**WHAT TO DO:** Omit pictures and quote the listing below line by line, from its start through the line that holds "relocated | pot/red".

**LISTED ENTRIES:**
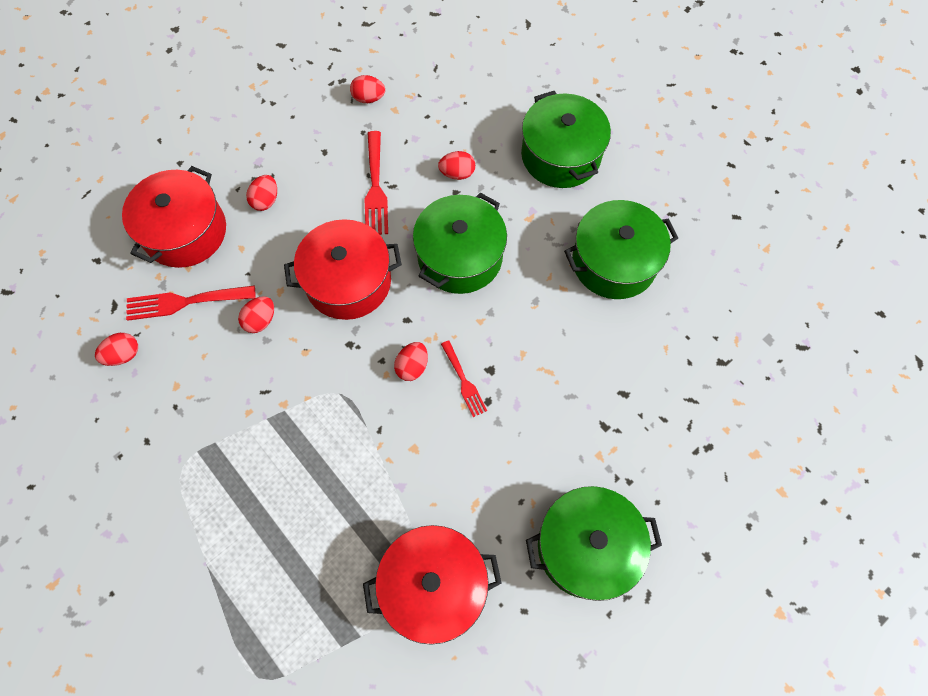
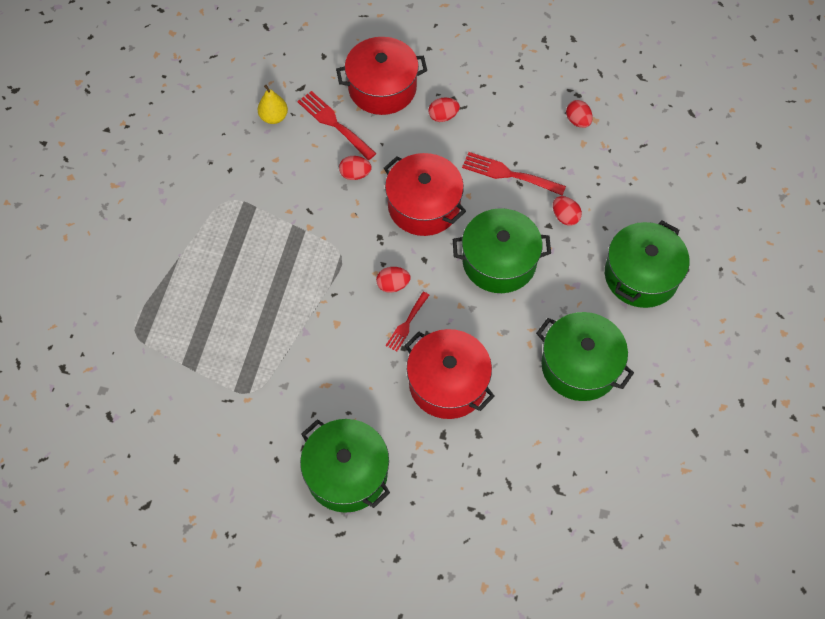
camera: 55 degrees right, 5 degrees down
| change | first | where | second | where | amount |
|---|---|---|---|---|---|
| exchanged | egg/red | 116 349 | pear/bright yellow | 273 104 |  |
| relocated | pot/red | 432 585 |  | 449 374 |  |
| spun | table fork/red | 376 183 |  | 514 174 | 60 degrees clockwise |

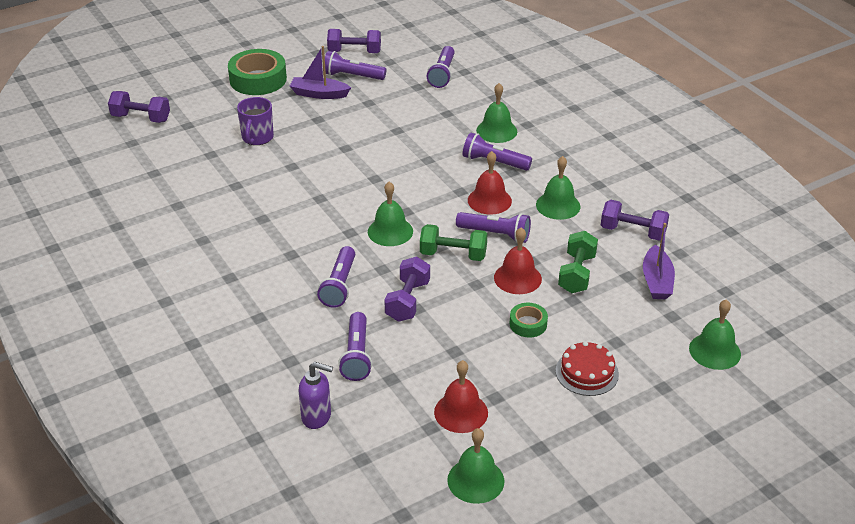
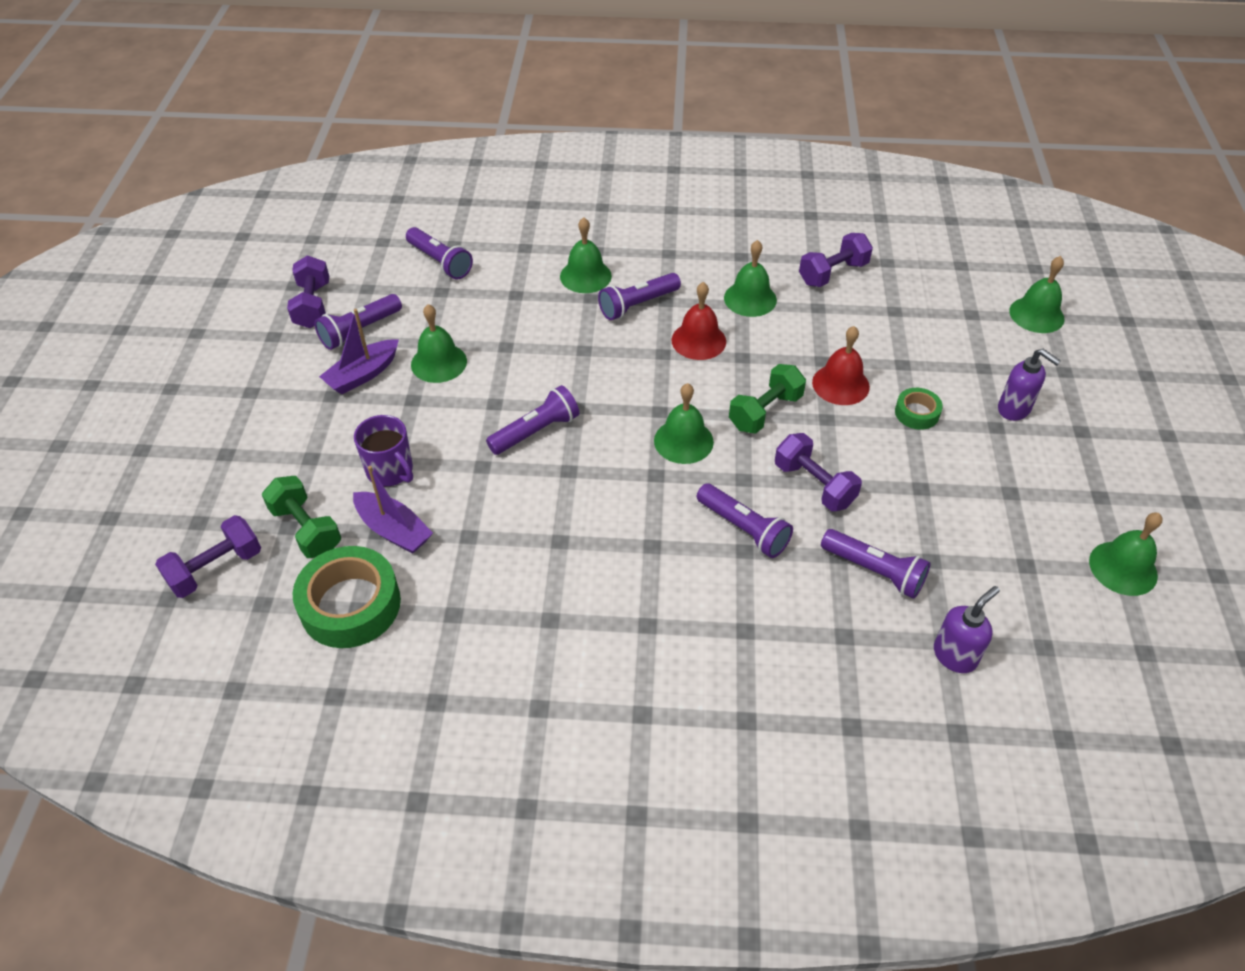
camera: 55 degrees left, 10 degrees up
| change | first | where | second | where | amount |
|---|---|---|---|---|---|
| relocated | roll of tape/leaf-green | 257 72 |  | 347 597 |  |
| spun | hand weight/purple | 354 41 |  | 308 292 | 45 degrees counterclockwise |
| missing | bell/red | 461 396 |  |  |  |
| relocated | pocket torch/purple | 493 227 |  | 532 420 |  |
| exchanged | gateau/red | 587 368 | pump bottle/purple | 1029 385 |  |
| relocated | hand weight/leaf-green | 578 262 |  | 301 517 |  |
| relocated | boat/purple | 659 261 |  | 393 510 |  |
| appeared |  |  | bell/leaf-green | 439 343 |  |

**WRITTEN RESPONSE:**
camera: 55 degrees right, 5 degrees down
| change | first | where | second | where | amount |
|---|---|---|---|---|---|
| exchanged | egg/red | 116 349 | pear/bright yellow | 273 104 |  |
| relocated | pot/red | 432 585 |  | 449 374 |  |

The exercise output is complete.